* [What to do] Among the entries below, one stretch runs from the line that contains "pink fish: 0 -> 2" through the line that contains "turquoise teddy bear: 1 -> 3". Repeat that stretch exactly, ends included, and only that.

* [Provided data]
+ + +
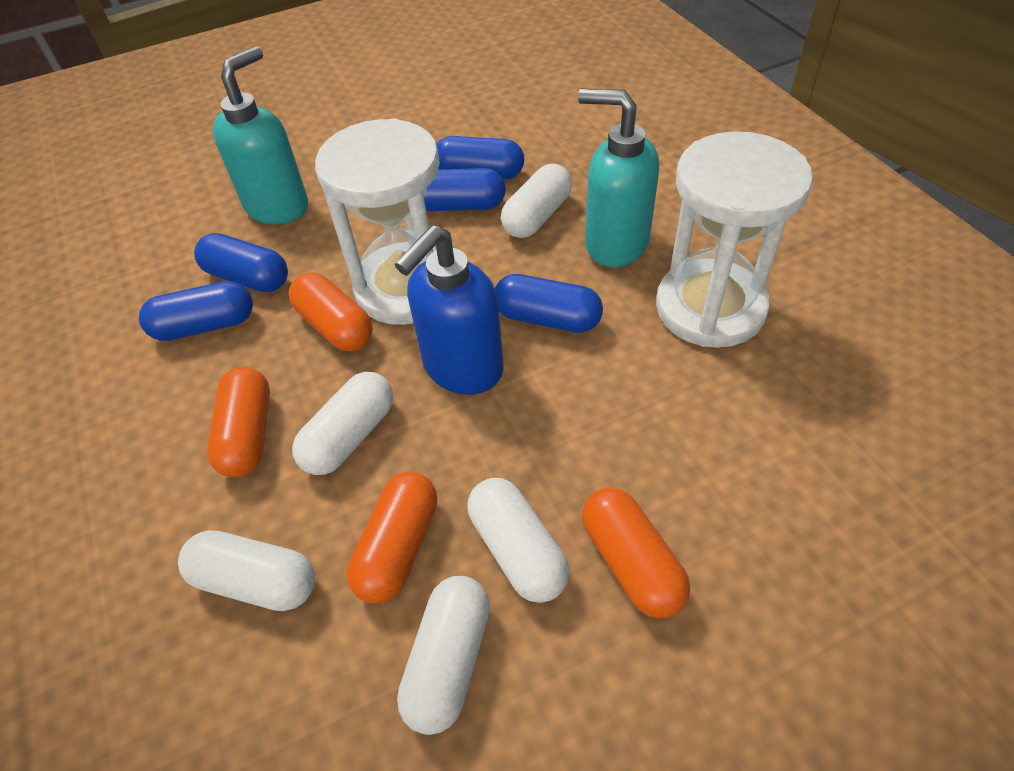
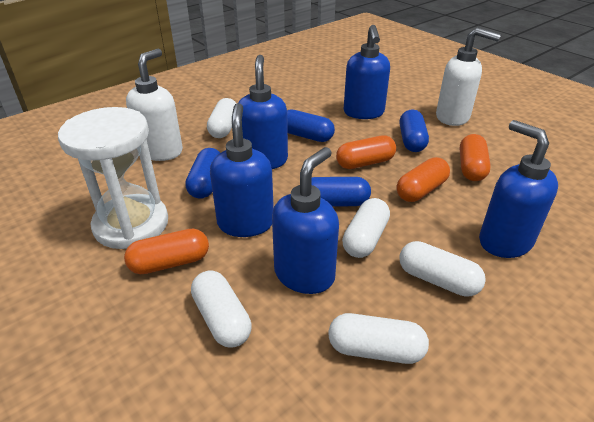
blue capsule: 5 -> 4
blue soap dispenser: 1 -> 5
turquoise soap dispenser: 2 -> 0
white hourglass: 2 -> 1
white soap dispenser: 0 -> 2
+ + +
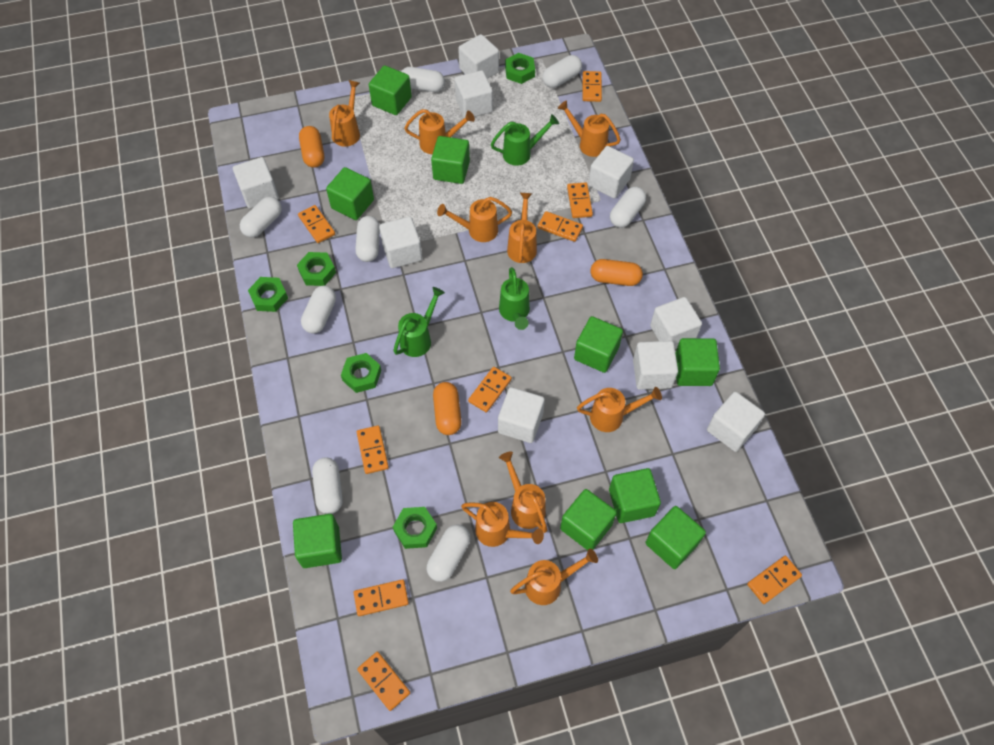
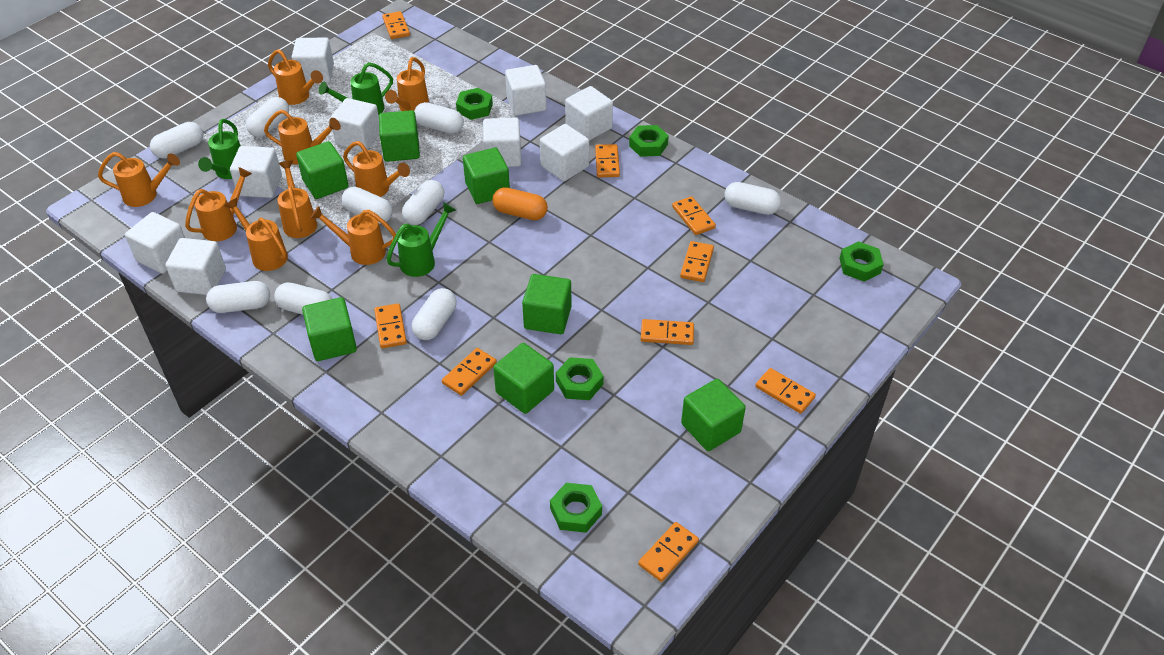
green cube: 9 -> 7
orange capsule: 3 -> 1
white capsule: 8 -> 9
+ + +
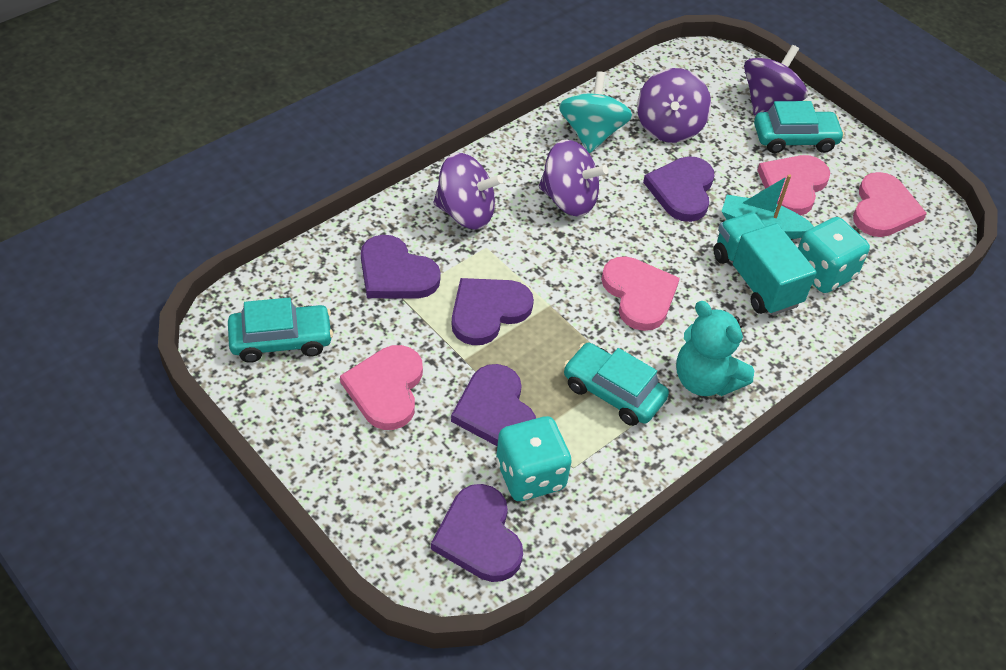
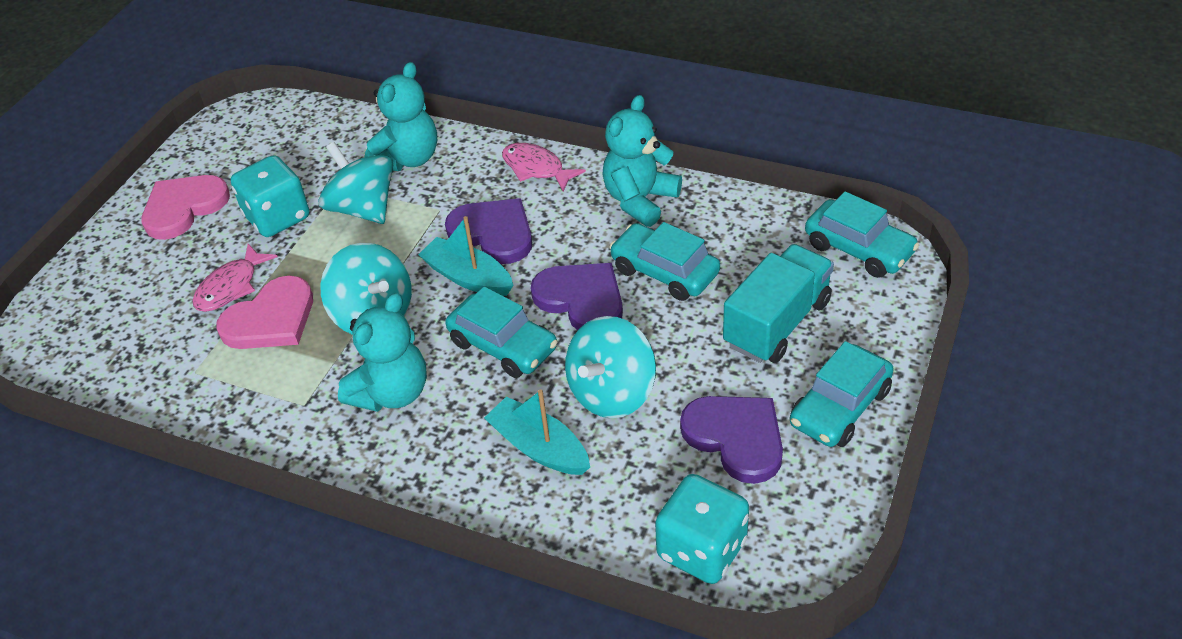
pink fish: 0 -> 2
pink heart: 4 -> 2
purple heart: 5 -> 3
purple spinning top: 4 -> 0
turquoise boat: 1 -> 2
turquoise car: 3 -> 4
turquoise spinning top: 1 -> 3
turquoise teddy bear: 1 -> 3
+ + +
* [Reply to the task]
pink fish: 0 -> 2
pink heart: 4 -> 2
purple heart: 5 -> 3
purple spinning top: 4 -> 0
turquoise boat: 1 -> 2
turquoise car: 3 -> 4
turquoise spinning top: 1 -> 3
turquoise teddy bear: 1 -> 3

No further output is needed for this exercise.